> Work to be completed
Starting at the first line of the data below, write out each line exactly until you reach the line containing "(187, 549) = (221, 255): white", and include that line too.

> Material to process
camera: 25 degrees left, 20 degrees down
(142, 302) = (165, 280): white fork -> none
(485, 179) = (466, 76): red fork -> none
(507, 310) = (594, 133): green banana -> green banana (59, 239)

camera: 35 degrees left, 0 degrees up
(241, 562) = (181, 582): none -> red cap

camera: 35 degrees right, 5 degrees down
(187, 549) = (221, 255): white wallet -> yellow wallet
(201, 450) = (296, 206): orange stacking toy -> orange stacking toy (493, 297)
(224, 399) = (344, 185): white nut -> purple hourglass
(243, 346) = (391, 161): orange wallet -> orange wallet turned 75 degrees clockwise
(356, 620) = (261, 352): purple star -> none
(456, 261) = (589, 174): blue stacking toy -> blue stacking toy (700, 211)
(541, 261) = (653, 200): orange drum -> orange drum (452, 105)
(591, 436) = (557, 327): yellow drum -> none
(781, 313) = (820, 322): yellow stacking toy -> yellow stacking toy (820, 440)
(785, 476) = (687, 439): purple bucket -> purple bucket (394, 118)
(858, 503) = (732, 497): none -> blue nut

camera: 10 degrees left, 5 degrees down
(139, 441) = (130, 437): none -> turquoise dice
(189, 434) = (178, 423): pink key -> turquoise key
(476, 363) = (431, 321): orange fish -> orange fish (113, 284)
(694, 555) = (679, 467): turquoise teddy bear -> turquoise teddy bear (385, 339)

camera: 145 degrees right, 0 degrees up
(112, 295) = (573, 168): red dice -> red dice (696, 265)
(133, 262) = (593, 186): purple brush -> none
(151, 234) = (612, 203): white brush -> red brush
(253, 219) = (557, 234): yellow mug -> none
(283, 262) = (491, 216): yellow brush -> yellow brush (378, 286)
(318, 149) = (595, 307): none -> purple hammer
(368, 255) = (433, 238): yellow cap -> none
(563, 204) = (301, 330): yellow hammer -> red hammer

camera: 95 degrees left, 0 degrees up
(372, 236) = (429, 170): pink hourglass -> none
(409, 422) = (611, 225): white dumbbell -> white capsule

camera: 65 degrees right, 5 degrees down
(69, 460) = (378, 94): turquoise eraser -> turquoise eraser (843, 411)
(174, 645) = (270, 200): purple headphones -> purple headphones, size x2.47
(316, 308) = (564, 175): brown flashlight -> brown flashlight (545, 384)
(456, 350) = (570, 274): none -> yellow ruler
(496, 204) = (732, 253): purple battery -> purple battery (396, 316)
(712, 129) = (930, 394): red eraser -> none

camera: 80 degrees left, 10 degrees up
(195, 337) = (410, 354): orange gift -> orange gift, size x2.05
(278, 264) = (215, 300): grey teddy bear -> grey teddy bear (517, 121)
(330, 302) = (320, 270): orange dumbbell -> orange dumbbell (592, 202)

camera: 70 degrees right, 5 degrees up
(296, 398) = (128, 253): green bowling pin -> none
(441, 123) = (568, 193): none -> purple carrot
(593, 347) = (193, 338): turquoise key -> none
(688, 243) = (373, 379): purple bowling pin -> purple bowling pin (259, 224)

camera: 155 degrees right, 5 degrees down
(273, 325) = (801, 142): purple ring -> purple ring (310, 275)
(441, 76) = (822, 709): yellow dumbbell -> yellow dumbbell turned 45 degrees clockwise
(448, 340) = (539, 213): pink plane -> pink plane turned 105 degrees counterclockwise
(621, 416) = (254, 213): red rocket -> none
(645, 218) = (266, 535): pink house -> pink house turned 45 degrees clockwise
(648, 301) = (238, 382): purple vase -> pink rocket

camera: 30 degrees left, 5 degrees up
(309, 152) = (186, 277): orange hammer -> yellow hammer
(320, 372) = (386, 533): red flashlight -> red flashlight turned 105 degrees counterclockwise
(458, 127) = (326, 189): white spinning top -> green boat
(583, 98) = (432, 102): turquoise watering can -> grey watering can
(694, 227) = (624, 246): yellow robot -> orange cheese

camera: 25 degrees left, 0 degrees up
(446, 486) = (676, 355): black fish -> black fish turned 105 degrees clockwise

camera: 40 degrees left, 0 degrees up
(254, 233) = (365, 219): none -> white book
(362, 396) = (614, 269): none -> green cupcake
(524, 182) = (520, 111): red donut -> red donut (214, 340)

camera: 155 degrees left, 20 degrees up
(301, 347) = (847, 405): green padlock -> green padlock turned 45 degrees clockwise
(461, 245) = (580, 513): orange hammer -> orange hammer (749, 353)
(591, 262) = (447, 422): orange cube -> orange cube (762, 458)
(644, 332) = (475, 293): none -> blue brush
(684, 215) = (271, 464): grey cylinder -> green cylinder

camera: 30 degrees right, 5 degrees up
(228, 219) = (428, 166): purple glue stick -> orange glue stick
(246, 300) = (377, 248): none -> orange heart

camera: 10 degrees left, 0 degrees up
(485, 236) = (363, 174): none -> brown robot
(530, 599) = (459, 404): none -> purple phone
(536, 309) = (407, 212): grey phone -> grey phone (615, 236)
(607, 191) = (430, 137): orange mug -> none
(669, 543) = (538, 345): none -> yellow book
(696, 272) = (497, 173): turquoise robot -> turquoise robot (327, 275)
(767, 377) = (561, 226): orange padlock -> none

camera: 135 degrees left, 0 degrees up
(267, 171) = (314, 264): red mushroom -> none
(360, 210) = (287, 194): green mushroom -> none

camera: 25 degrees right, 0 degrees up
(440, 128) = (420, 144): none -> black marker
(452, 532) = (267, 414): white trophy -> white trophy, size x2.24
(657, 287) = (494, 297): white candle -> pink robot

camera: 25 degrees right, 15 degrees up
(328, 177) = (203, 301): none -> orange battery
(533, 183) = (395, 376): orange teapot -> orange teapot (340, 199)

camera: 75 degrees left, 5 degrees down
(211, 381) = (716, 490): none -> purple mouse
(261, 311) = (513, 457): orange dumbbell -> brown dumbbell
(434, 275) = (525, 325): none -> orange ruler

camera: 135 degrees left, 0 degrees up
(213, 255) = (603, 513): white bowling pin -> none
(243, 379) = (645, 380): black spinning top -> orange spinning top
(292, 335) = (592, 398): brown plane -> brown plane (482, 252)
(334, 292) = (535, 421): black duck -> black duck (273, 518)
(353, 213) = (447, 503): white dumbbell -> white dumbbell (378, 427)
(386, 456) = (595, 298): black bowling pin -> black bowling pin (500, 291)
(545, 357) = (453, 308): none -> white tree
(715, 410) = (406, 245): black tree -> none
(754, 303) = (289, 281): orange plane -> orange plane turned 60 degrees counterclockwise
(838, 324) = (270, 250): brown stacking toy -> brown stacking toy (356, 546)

> Answer to this exercise
camera: 25 degrees left, 20 degrees down
(142, 302) = (165, 280): white fork -> none
(485, 179) = (466, 76): red fork -> none
(507, 310) = (594, 133): green banana -> green banana (59, 239)

camera: 35 degrees left, 0 degrees up
(241, 562) = (181, 582): none -> red cap

camera: 35 degrees right, 5 degrees down
(187, 549) = (221, 255): white wallet -> yellow wallet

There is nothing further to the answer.